Records contained in a dataset
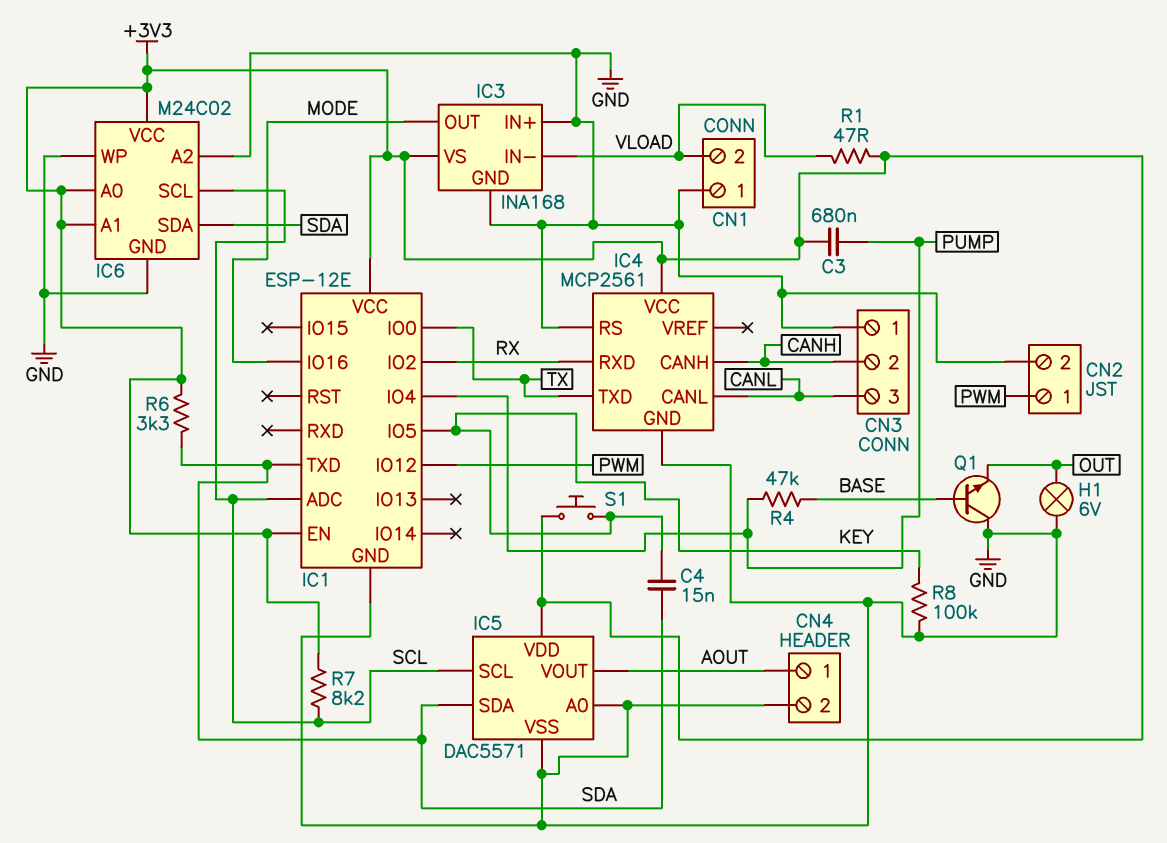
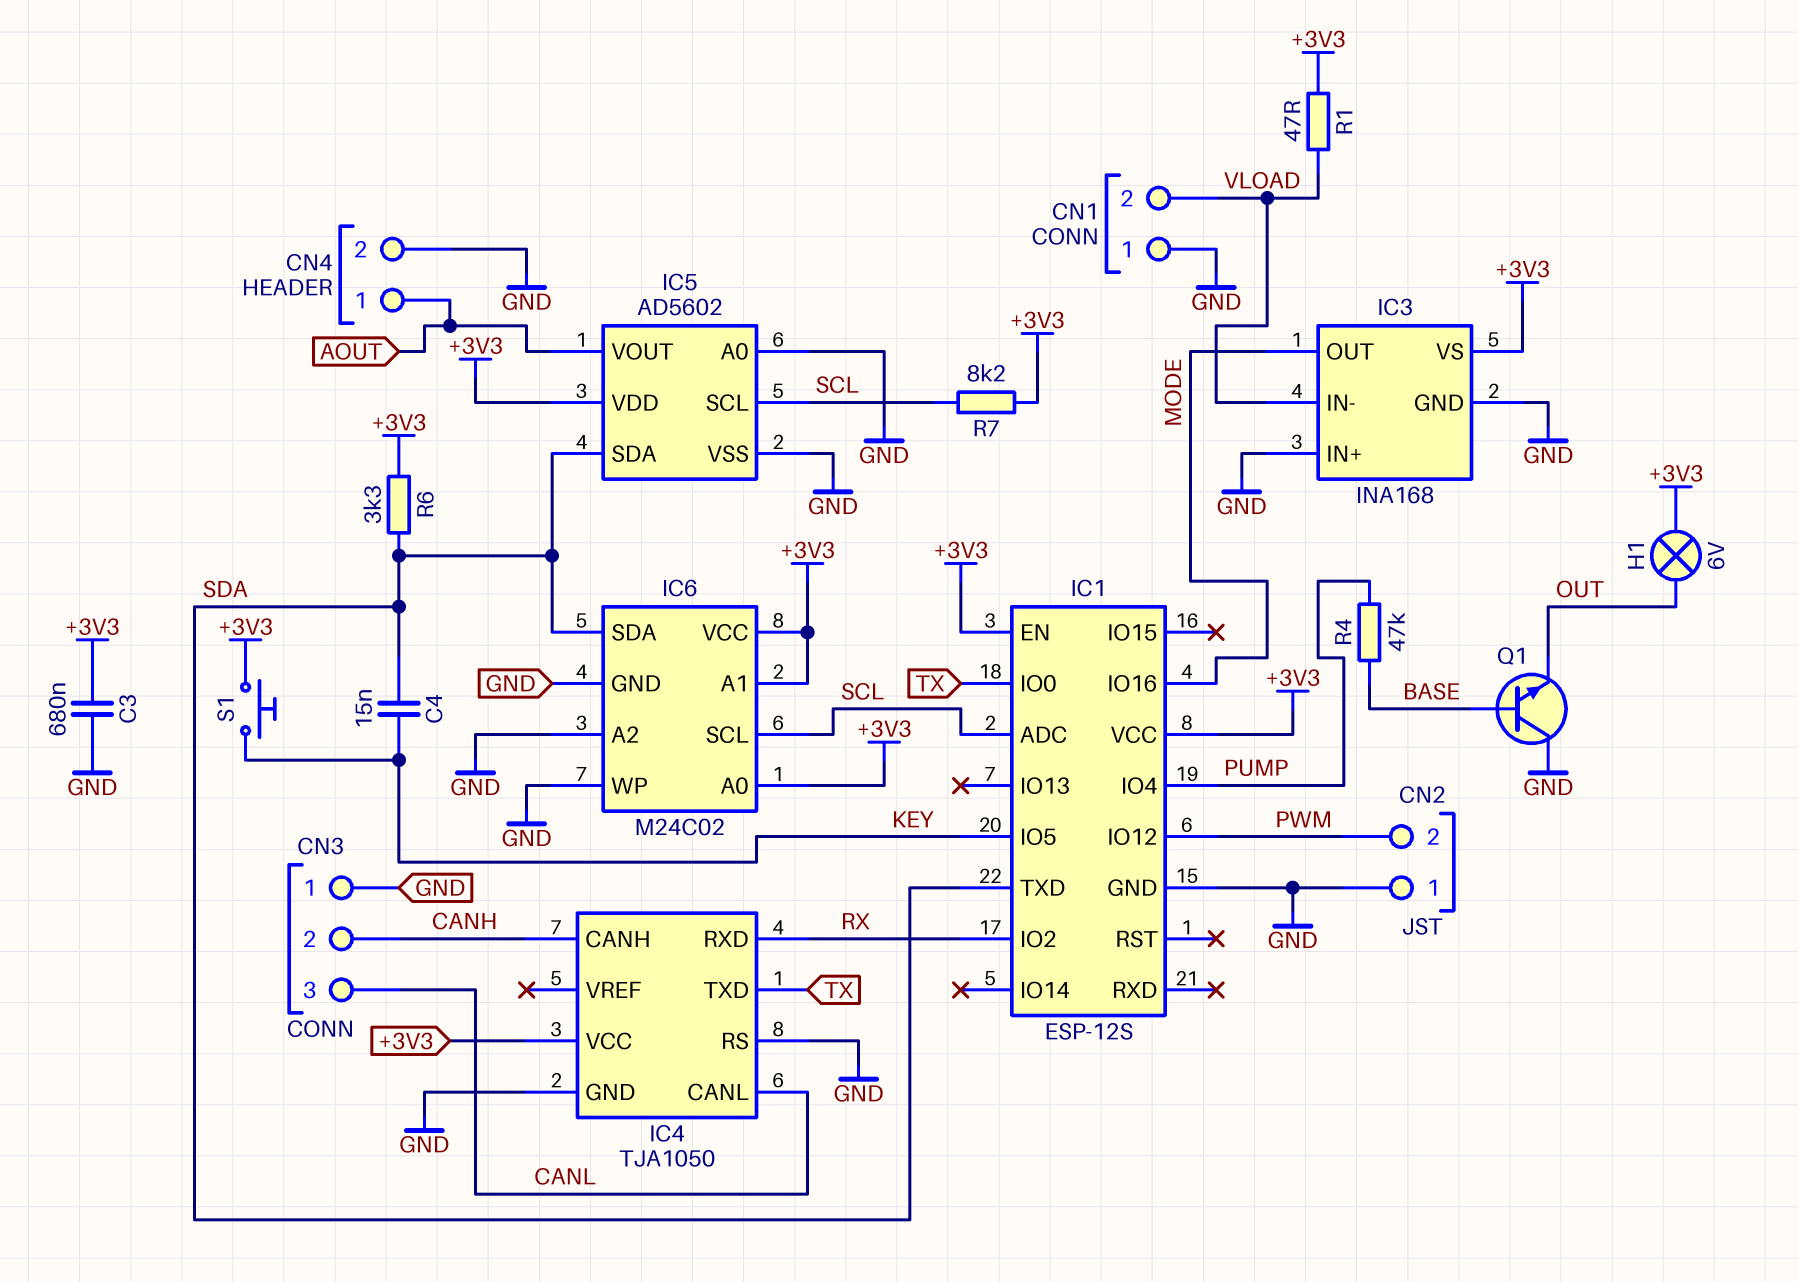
C3: 680nF (+3V3, PUMP) -> 680nF (+3V3, GND)
CN2 pin 1: PWM -> GND
CN2 pin 2: GND -> PWM
H1: lamp 6V (GND, OUT) -> lamp 6V (+3V3, OUT)
IC1: ESP-12E -> ESP-12S
IC4: MCP2561 -> TJA1050
IC5: DAC5571 -> AD5602
R8: 100k (GND, KEY) -> none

HOW TO COMPLETE THIS TASK
Repeat, exactly and in full, all records above, but include no pictures.

ANSWER FOR THIS EXERCISE
C3: 680nF (+3V3, PUMP) -> 680nF (+3V3, GND)
CN2 pin 1: PWM -> GND
CN2 pin 2: GND -> PWM
H1: lamp 6V (GND, OUT) -> lamp 6V (+3V3, OUT)
IC1: ESP-12E -> ESP-12S
IC4: MCP2561 -> TJA1050
IC5: DAC5571 -> AD5602
R8: 100k (GND, KEY) -> none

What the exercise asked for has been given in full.